→ TASK DETAILS
Using the entries below, transcribe exactly the line containing "black clock [110,87,168,166]" and each line that follows it to the end.

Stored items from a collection
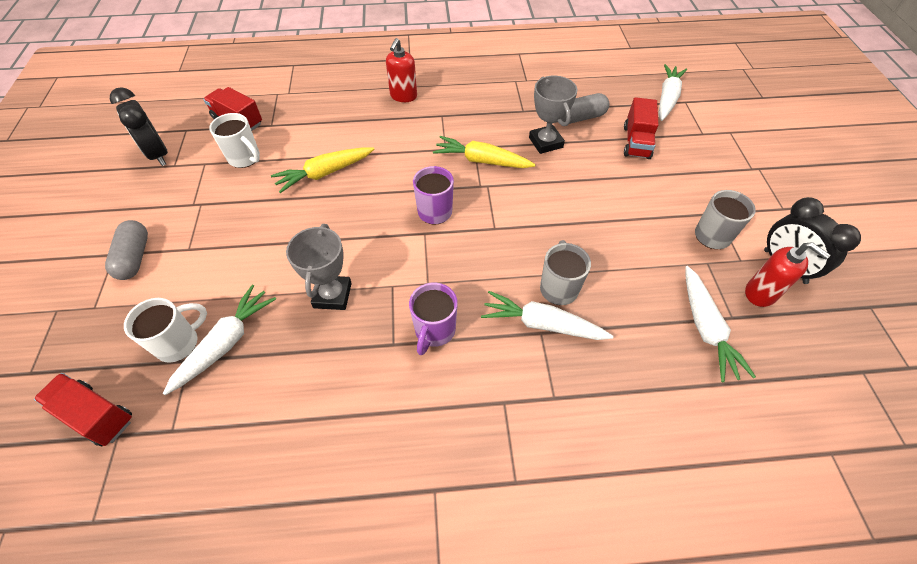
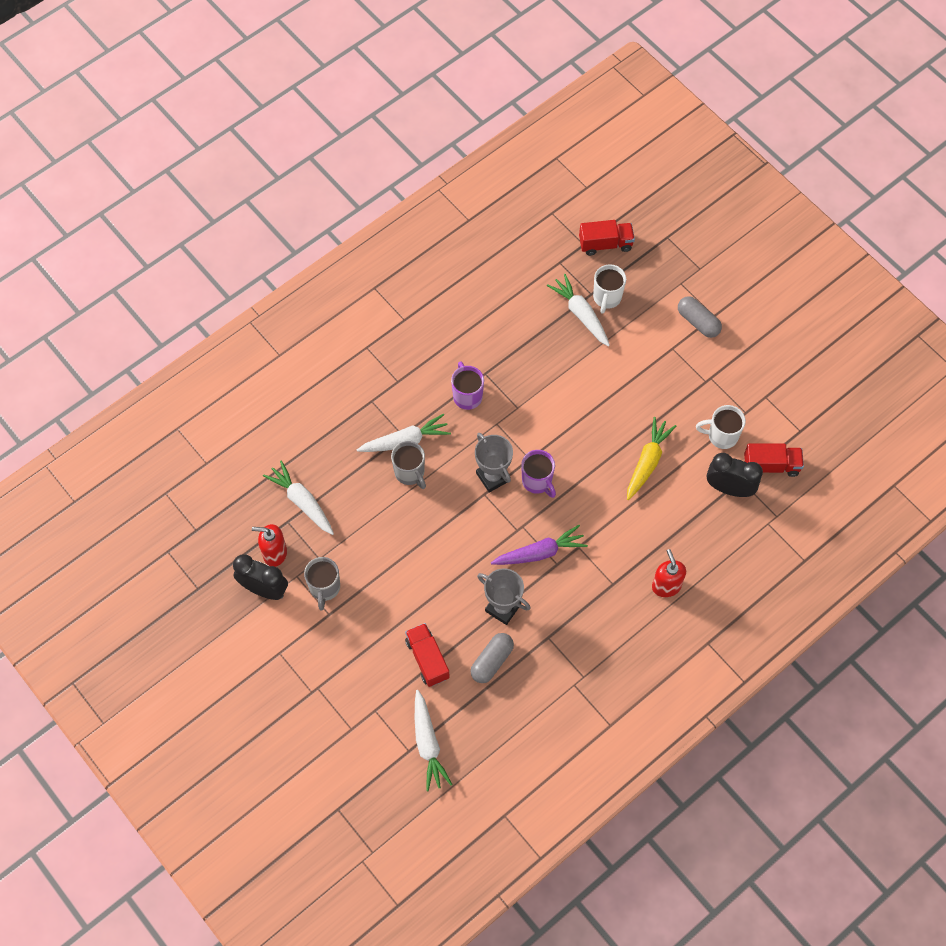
camera: 145 degrees right, 10 degrees up
black clock [110,87,168,166] -> black clock moved to [707,453,763,497]
white carrot [163,285,276,395] -> white carrot turned 150 degrees clockwise [547,274,610,347]
grey trophy [286,224,352,310] -> grey trophy moved to [475,433,513,493]
yellow carrot [433,136,536,168] -> purple carrot [491,525,588,565]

→ RESULT OF THE EXERCISE
black clock [110,87,168,166] -> black clock moved to [707,453,763,497]
white carrot [163,285,276,395] -> white carrot turned 150 degrees clockwise [547,274,610,347]
grey trophy [286,224,352,310] -> grey trophy moved to [475,433,513,493]
yellow carrot [433,136,536,168] -> purple carrot [491,525,588,565]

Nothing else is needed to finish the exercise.